[Object change listings]
============================================================

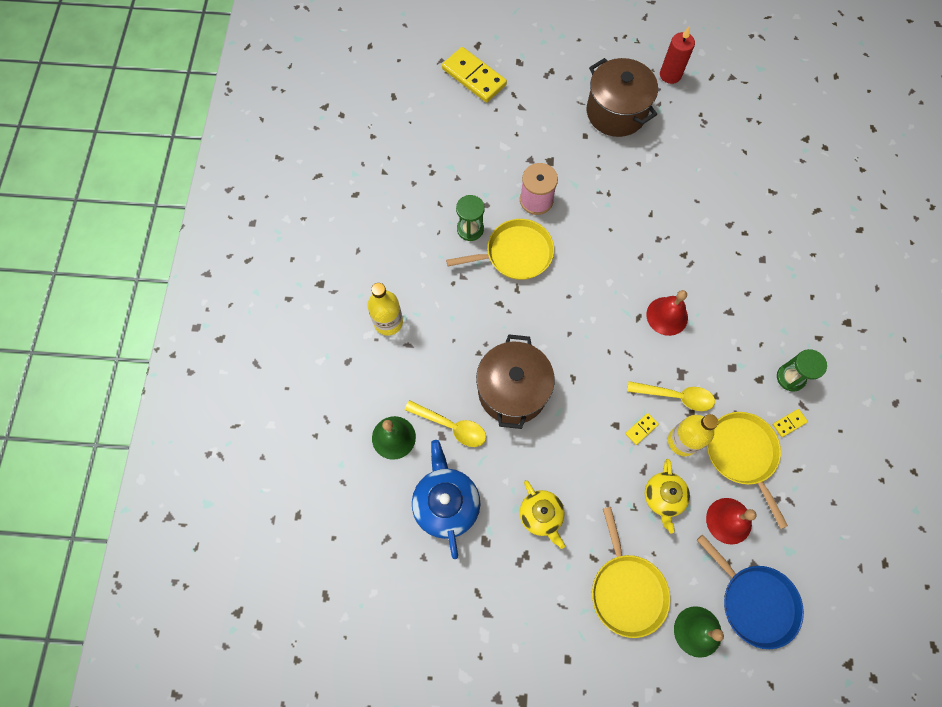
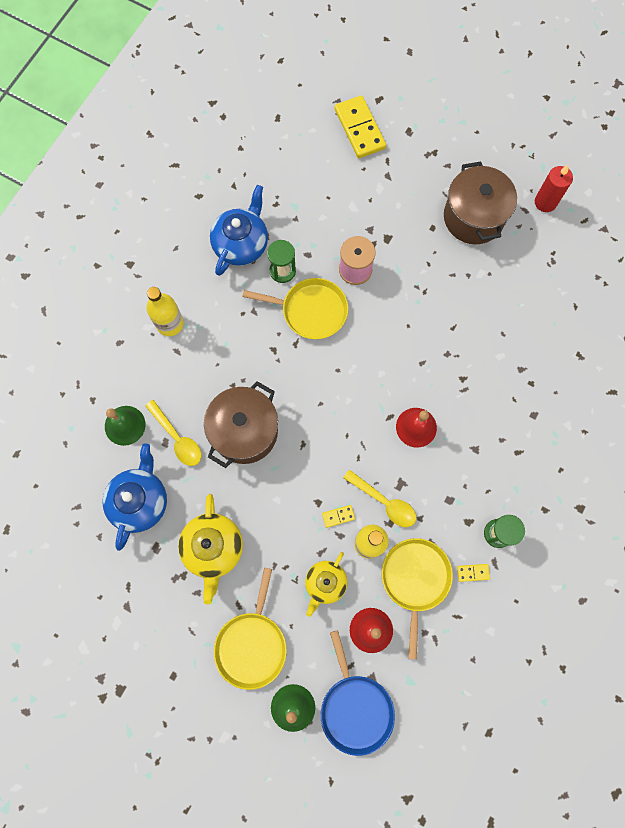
camera: 25 degrees right, 5 degrees up
yellow teapot [520,480,565,549] -> yellow teapot [178,494,243,605], size x1.53
none -> blue teapot [210,185,268,276]

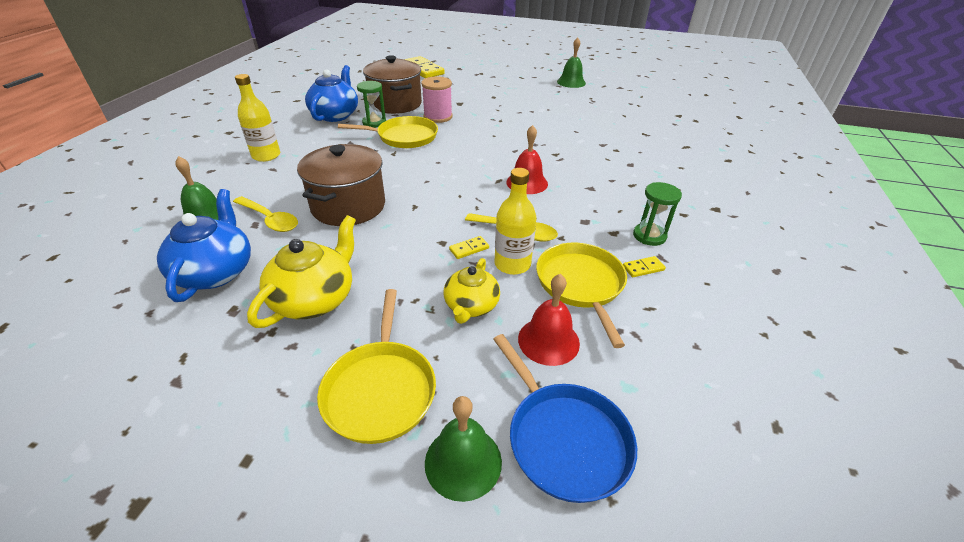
camera: 15 degrees left, 35 degrees down
yellow teapot [178,494,243,605] -> yellow teapot turned 135 degrees counterclockwise [247,215,356,328]
brown pot [444,161,517,244] -> brown pot moved to [363,55,422,114]
red candle [535,164,573,212] -> green bell [557,38,586,88]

============================================================

## Exercise goal
Print the line containing "camera: 15 degrees left, 35 degrees down", then every line after it through the last line of the records, each exactly as written; nothing else belongs in the answer.

## Problem solution
camera: 15 degrees left, 35 degrees down
yellow teapot [178,494,243,605] -> yellow teapot turned 135 degrees counterclockwise [247,215,356,328]
brown pot [444,161,517,244] -> brown pot moved to [363,55,422,114]
red candle [535,164,573,212] -> green bell [557,38,586,88]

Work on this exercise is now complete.